▸ **Work request**: Using the listing below, copy exactly the lines from the one containing "camera: 15 degrees right, 5 degrees down" to the one containing "(513, 169) = (482, 249): none", both lines included, and no others.

▸ **The input**:

++++++++

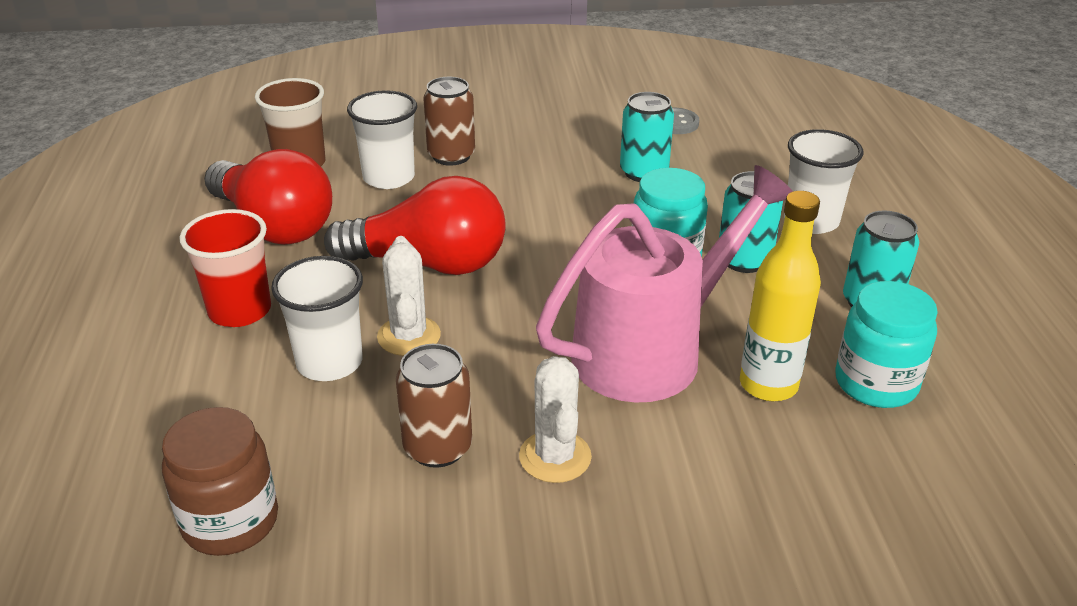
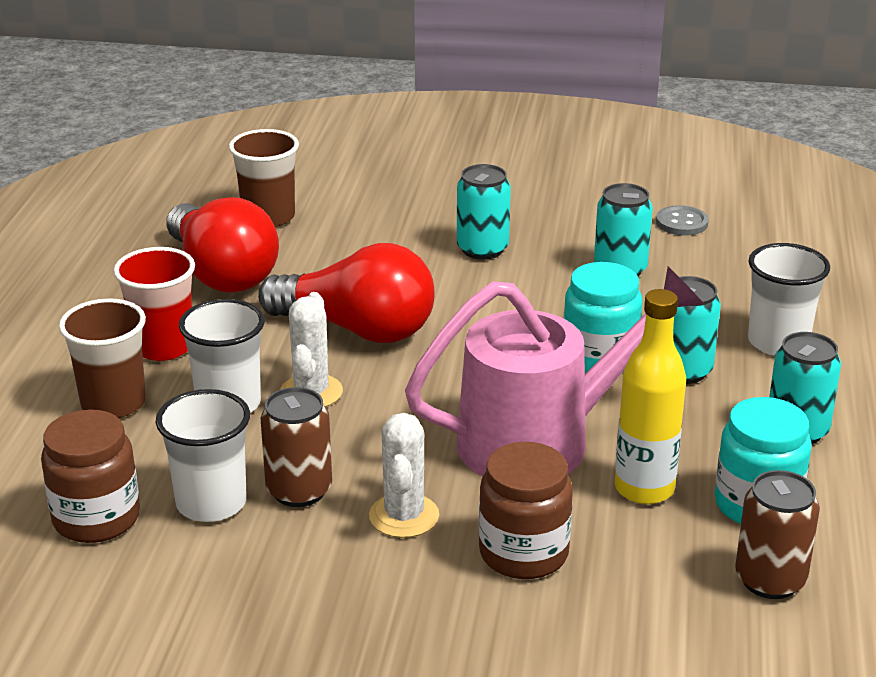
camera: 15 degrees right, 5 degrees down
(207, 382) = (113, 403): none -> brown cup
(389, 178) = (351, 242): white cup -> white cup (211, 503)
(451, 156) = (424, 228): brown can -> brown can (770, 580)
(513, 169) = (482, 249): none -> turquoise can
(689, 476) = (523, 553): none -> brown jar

++++++++

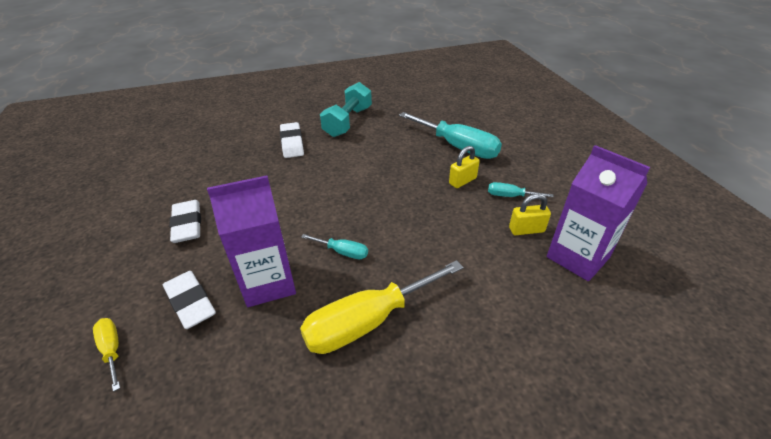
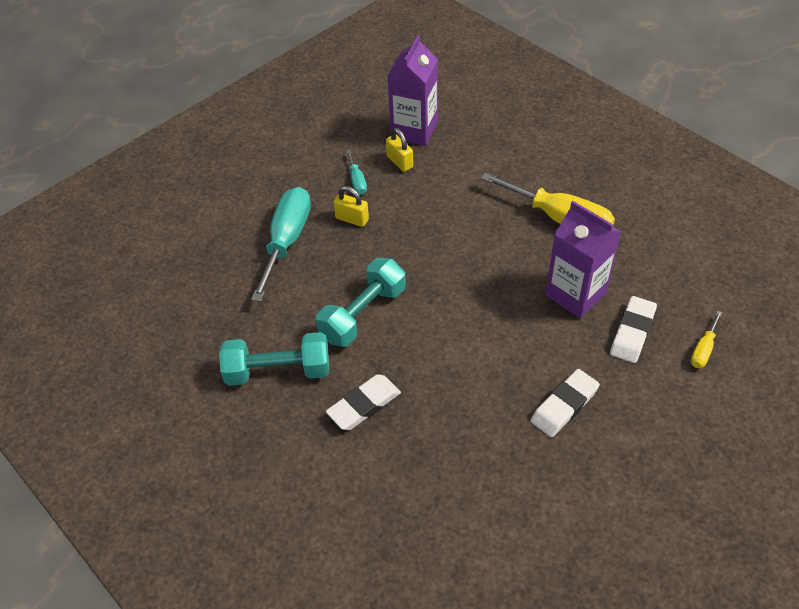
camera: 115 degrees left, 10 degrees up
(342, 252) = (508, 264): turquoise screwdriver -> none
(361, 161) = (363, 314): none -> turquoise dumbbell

++++++++

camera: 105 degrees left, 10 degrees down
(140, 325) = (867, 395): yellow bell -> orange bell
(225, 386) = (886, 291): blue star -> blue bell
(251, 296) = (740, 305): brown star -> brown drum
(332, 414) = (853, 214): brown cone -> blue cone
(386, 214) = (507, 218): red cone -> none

++++++++

▸ **Output below**:
camera: 15 degrees right, 5 degrees down
(207, 382) = (113, 403): none -> brown cup
(389, 178) = (351, 242): white cup -> white cup (211, 503)
(451, 156) = (424, 228): brown can -> brown can (770, 580)
(513, 169) = (482, 249): none -> turquoise can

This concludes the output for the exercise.